START DATA RECORDS
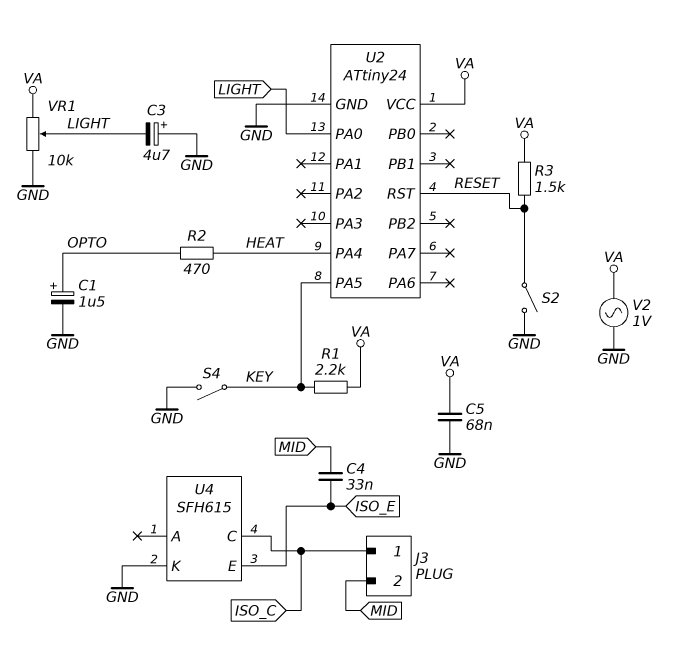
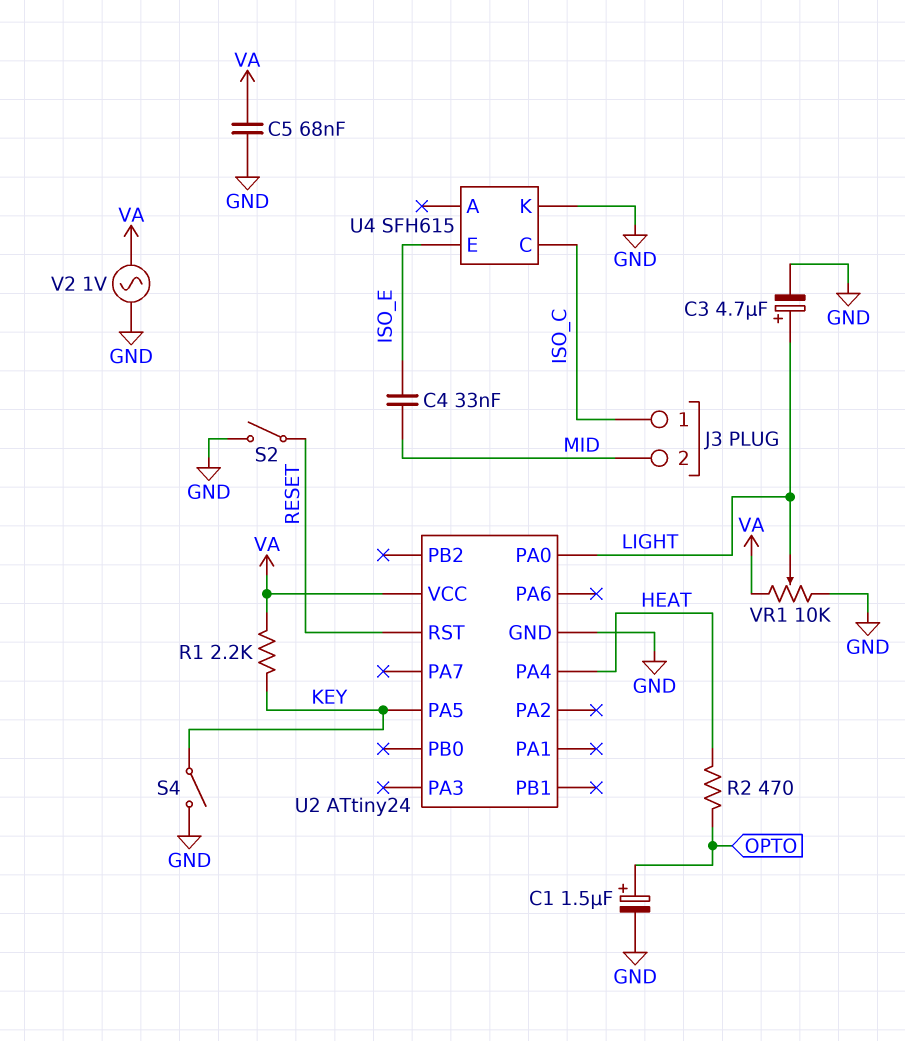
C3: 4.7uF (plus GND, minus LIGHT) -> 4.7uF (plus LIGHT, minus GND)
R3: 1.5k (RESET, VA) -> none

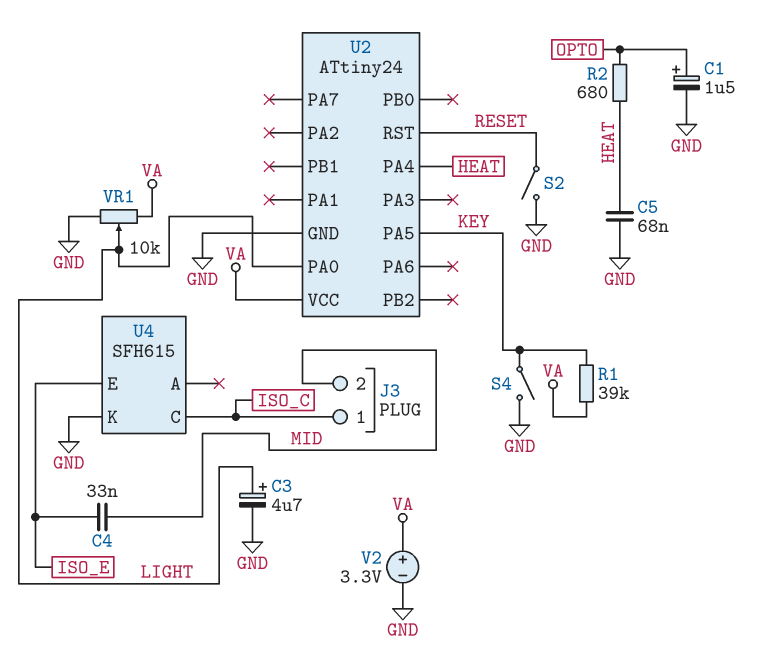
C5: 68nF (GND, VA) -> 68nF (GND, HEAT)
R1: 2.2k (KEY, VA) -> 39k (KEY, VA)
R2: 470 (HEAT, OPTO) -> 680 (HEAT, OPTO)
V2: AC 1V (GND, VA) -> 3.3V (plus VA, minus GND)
END DATA RECORDS
PROBLEM DETAILS
Where an entry holds an image, drop the image and copy the remaining text exactly.

EXPECTED ANSWER
C3: 4.7uF (plus GND, minus LIGHT) -> 4.7uF (plus LIGHT, minus GND)
R3: 1.5k (RESET, VA) -> none

C5: 68nF (GND, VA) -> 68nF (GND, HEAT)
R1: 2.2k (KEY, VA) -> 39k (KEY, VA)
R2: 470 (HEAT, OPTO) -> 680 (HEAT, OPTO)
V2: AC 1V (GND, VA) -> 3.3V (plus VA, minus GND)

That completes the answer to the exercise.